* **Work instruction**
In the material below, list every line carrying the string "DATA".

Material to process START

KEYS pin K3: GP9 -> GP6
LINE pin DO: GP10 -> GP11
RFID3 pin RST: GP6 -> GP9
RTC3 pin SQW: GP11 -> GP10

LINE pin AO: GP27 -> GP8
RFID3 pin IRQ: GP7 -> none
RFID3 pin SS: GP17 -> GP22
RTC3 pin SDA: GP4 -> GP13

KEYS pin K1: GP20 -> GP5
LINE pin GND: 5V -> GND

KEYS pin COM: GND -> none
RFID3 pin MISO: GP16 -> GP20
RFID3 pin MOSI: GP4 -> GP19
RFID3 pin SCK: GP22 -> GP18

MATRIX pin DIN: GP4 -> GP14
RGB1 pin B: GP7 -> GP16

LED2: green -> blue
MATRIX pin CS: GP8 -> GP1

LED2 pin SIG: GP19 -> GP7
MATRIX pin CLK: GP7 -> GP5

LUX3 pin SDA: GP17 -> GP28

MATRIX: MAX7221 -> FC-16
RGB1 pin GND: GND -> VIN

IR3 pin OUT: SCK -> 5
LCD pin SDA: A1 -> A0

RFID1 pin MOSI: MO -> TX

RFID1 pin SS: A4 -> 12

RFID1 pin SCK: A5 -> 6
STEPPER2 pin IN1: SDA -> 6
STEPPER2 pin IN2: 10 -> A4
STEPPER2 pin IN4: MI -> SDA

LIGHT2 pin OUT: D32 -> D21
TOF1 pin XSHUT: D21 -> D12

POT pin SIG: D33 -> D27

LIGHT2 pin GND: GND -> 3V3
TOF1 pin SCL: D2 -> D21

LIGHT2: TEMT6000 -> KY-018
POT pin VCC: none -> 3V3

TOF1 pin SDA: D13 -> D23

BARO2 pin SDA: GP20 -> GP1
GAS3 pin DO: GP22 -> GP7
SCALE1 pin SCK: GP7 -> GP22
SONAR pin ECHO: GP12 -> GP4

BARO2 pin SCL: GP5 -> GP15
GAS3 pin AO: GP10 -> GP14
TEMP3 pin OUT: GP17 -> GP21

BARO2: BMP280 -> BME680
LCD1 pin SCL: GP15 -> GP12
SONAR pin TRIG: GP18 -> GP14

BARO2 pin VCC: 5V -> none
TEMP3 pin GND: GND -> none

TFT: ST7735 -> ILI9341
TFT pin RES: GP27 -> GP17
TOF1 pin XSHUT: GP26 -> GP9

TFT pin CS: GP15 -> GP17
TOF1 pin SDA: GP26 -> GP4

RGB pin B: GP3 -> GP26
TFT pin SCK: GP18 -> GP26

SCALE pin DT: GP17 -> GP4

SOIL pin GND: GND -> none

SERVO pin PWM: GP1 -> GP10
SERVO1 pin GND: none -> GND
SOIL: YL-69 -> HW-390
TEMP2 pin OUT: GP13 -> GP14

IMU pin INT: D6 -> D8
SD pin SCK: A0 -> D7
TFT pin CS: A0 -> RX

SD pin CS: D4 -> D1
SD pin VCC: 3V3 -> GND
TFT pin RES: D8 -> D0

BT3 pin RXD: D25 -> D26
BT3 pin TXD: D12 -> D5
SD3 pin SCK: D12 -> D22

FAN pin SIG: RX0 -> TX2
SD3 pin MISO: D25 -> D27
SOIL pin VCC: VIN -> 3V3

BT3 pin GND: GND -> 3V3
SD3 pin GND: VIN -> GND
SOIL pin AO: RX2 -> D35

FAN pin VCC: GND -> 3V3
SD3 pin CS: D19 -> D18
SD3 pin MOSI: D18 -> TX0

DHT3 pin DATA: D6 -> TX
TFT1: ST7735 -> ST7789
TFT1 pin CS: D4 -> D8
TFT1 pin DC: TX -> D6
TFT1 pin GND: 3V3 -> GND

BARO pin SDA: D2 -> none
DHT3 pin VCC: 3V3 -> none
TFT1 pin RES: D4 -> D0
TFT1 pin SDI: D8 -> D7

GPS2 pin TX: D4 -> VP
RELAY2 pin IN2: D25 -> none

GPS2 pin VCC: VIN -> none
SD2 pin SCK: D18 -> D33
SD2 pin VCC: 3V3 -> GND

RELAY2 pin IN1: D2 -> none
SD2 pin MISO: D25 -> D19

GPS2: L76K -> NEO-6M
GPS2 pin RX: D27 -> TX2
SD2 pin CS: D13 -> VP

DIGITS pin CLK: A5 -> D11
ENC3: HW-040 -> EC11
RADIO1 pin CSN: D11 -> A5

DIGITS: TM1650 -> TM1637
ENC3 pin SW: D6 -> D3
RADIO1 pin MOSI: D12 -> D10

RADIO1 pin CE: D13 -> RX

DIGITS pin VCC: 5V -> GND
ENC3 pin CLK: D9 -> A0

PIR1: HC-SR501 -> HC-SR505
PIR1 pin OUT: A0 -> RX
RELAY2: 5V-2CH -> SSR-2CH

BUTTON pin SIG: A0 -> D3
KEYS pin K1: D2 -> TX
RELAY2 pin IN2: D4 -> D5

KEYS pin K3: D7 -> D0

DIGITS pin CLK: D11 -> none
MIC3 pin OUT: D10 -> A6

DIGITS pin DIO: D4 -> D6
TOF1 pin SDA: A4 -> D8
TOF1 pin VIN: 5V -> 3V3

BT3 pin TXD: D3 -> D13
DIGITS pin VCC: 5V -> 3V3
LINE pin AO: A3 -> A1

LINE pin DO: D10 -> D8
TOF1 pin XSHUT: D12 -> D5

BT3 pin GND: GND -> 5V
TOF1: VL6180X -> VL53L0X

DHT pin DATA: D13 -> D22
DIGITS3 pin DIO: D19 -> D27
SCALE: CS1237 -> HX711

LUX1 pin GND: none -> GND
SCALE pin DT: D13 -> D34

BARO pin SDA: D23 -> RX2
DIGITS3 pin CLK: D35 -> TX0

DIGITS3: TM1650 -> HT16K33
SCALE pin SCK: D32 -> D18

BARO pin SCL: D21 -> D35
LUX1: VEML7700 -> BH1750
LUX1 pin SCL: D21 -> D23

Material to process END

* **Solution for this task**
DHT3 pin DATA: D6 -> TX
DHT pin DATA: D13 -> D22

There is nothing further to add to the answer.